(WORK INSTRUCTIONS) Write out the data below exactly, beginning with the first line and ending once the line that has "The lápiz [blanco] at [730, 531] appeared." is written.

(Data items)
^^^^^^^^^^^^^^^^

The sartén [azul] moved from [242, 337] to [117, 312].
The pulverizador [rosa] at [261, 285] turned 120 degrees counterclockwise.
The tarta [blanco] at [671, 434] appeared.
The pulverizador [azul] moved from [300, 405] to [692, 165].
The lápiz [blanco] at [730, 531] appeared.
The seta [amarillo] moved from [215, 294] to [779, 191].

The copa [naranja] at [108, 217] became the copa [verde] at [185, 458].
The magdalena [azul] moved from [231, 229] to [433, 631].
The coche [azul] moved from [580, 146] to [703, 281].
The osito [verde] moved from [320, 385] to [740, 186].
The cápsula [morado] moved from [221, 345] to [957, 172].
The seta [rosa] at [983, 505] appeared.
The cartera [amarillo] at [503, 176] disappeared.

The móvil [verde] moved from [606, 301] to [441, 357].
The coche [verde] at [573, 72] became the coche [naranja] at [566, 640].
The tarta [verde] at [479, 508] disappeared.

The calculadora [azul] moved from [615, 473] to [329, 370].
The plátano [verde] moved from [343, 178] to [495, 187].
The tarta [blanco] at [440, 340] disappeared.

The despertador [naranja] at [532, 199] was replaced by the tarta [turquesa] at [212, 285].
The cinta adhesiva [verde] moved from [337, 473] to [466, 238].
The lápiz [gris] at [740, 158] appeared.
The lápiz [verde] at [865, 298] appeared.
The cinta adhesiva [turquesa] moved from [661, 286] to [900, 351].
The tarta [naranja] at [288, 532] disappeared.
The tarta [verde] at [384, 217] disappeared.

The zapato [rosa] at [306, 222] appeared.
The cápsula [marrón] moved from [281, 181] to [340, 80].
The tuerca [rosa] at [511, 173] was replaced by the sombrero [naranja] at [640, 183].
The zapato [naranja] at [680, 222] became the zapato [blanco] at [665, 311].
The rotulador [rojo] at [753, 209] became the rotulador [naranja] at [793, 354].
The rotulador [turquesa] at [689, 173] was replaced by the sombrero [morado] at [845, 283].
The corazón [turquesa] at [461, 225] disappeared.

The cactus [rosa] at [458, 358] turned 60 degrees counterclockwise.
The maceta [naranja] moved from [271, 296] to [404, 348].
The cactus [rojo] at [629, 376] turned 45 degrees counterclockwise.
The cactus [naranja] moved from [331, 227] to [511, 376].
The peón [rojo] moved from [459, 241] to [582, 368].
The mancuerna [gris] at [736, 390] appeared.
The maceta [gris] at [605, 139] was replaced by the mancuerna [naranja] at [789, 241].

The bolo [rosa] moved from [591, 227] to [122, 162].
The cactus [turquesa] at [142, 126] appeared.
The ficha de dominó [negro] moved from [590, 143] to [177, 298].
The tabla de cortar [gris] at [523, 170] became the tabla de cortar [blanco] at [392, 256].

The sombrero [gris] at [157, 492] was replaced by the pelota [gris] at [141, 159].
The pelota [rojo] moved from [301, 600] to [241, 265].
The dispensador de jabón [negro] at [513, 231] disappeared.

^^^^^^^^^^^^^^^^

(ANSWER TO THIS TASK)
The sartén [azul] moved from [242, 337] to [117, 312].
The pulverizador [rosa] at [261, 285] turned 120 degrees counterclockwise.
The tarta [blanco] at [671, 434] appeared.
The pulverizador [azul] moved from [300, 405] to [692, 165].
The lápiz [blanco] at [730, 531] appeared.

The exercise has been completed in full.